• **WHAT IS ASKED**:
Please count the lines in the listing below that contain the string "kern", treating case as significant, and give only that number.

• **RECORDS FOR THE TASK**:

──────

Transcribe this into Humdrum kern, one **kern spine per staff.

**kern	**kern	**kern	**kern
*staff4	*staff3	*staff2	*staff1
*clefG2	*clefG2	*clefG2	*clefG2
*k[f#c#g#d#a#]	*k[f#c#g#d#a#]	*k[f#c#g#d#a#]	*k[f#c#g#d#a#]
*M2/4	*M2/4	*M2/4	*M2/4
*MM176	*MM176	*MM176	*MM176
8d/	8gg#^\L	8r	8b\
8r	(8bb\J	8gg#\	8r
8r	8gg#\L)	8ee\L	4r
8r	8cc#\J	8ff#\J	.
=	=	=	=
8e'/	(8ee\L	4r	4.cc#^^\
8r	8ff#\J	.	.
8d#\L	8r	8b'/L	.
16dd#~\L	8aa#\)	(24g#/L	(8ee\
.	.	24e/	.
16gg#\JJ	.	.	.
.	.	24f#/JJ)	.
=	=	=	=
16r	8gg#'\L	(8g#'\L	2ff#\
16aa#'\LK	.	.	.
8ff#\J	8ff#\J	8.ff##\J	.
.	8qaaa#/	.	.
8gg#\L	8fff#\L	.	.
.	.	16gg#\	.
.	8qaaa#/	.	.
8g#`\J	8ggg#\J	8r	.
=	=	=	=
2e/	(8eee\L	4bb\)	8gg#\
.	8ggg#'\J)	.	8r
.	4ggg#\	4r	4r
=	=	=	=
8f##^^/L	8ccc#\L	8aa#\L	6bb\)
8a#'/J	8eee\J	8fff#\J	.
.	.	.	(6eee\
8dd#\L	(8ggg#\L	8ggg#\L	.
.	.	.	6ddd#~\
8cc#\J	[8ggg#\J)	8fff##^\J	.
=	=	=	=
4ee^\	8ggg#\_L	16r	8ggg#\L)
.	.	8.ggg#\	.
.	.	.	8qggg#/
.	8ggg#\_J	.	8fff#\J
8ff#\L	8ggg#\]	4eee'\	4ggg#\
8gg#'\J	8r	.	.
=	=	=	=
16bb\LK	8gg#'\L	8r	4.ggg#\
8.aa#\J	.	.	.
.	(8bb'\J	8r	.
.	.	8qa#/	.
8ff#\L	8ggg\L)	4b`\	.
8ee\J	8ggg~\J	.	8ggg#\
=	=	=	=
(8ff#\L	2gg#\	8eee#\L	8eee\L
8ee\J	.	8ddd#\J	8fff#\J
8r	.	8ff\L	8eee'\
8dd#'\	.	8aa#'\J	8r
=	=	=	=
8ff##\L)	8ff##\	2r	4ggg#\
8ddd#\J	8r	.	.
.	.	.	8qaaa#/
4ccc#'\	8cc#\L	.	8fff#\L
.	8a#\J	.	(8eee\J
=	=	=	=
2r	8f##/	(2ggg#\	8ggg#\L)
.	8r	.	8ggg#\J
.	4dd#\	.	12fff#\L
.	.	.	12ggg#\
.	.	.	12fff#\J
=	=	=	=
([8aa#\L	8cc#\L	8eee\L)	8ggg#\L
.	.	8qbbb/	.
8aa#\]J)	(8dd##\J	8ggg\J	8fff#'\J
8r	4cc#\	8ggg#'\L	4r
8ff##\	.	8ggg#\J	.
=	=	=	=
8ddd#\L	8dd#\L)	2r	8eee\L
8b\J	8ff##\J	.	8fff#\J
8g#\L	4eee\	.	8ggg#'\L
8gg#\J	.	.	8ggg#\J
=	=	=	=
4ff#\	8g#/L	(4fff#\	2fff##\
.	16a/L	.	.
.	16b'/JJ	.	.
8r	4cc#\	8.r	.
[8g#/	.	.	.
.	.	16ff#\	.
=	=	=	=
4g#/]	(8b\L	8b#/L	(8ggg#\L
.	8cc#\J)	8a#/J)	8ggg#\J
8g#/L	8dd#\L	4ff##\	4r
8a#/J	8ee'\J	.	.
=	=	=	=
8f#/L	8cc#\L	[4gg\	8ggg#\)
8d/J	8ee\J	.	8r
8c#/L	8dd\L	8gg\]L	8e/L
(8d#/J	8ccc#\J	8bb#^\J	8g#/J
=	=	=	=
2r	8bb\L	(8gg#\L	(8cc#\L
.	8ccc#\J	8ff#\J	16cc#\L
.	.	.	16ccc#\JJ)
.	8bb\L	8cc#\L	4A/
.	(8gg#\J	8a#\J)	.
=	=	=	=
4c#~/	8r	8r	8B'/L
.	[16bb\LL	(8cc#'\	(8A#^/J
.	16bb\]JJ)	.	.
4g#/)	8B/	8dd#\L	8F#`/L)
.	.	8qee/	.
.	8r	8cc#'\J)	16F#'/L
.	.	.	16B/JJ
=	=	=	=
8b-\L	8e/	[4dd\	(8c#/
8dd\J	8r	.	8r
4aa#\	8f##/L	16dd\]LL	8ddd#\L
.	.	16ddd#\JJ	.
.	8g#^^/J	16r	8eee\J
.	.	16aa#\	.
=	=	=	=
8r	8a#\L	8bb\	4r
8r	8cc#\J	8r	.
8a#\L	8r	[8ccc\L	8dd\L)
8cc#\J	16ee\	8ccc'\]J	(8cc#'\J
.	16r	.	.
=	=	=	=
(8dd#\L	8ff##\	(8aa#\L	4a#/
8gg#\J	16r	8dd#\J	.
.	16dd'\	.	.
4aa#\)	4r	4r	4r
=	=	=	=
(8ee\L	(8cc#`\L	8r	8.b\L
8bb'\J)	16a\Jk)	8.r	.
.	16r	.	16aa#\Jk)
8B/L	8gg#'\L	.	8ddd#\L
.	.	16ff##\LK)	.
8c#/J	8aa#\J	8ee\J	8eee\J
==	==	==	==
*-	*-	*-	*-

──────

• **ANSWER FOR THE TASK**:
2